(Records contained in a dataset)
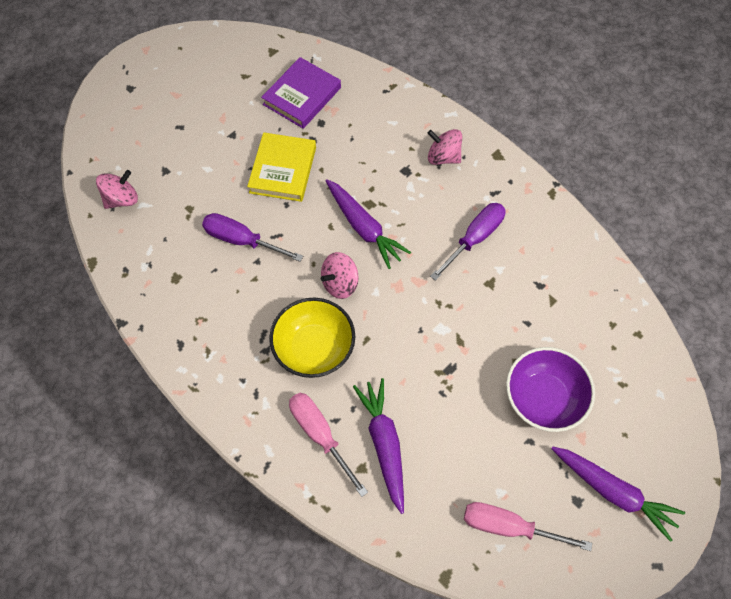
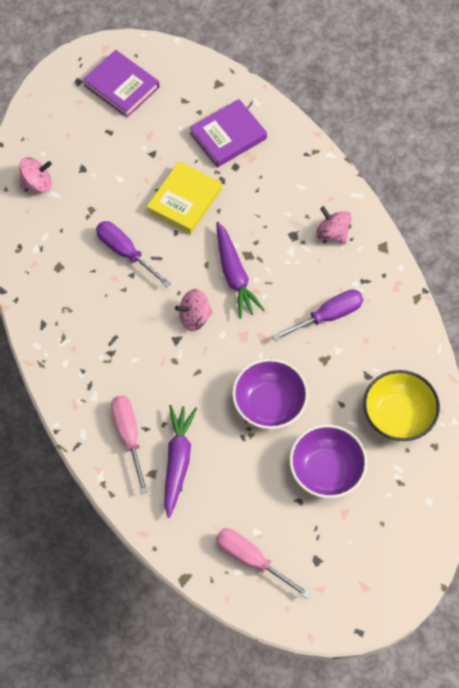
camera: 20 degrees right, 0 degrees up
(176, 80) = (121, 86): none -> purple book
(314, 348) = (151, 364): yellow bowl -> yellow bowl (398, 415)
(454, 348) = (269, 404): none -> purple bowl
(613, 492) = (350, 564): purple carrot -> none

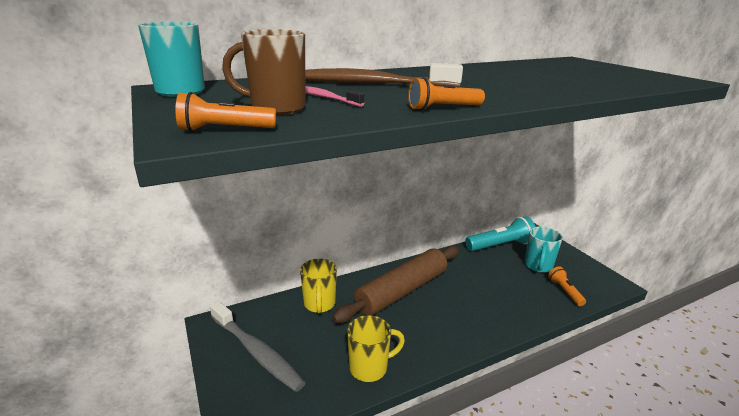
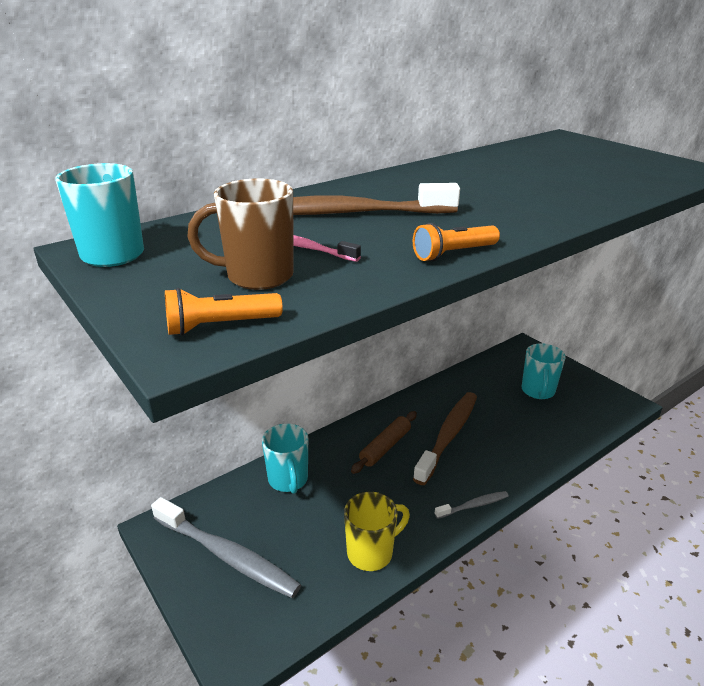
camera: 10 degrees left, 5 degrees up
(319, 304) = (288, 480): yellow mug -> turquoise mug
(402, 291) = (385, 447): brown rolling pin -> brown rolling pin, size x0.51
(455, 289) = (448, 436): none -> brown toothbrush
(464, 344) = (473, 505): none -> grey toothbrush
(500, 245) = (489, 369): turquoise flashlight -> none
(565, 291) = (573, 420): orange flashlight -> none

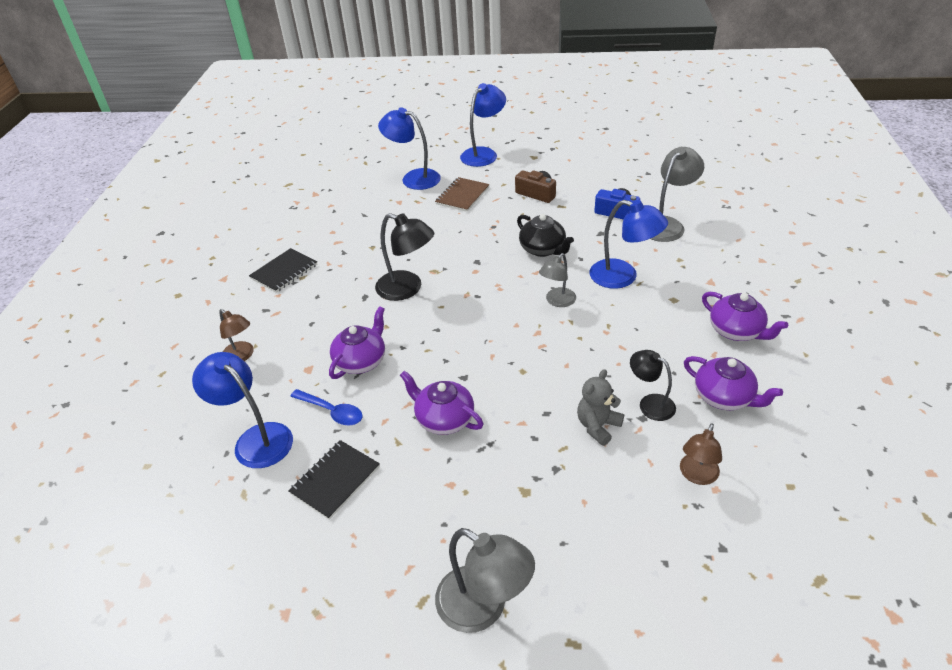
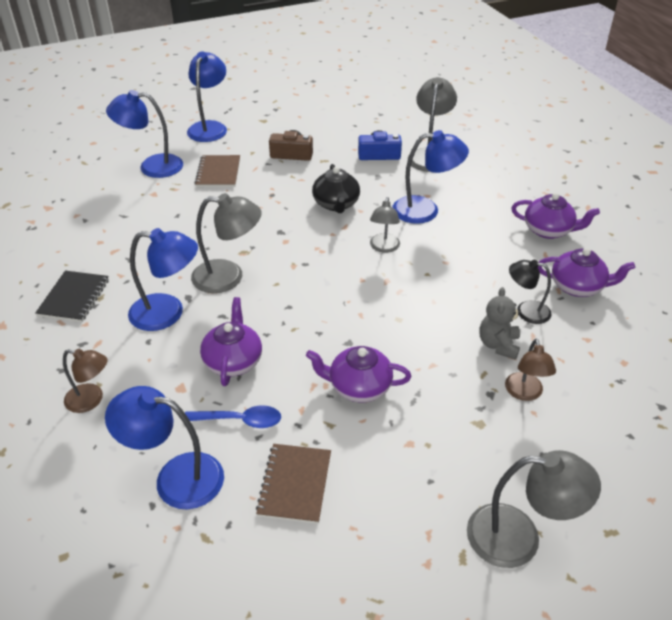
camera: 30 degrees left, 0 degrees up
(335, 480) = (294, 484): black notebook -> brown notebook
(341, 305) = (168, 313): none -> blue lamp
(407, 289) = (228, 277): black lamp -> grey lamp
(543, 249) = (336, 204): black teapot -> black teapot turned 60 degrees clockwise
(696, 475) = (603, 357): brown lamp -> brown lamp (525, 393)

## Work instructions
Lines above with the string "purple" need to be found and copied.

## Answer for the task
(176, 80) = (121, 86): none -> purple book
(454, 348) = (269, 404): none -> purple bowl
(613, 492) = (350, 564): purple carrot -> none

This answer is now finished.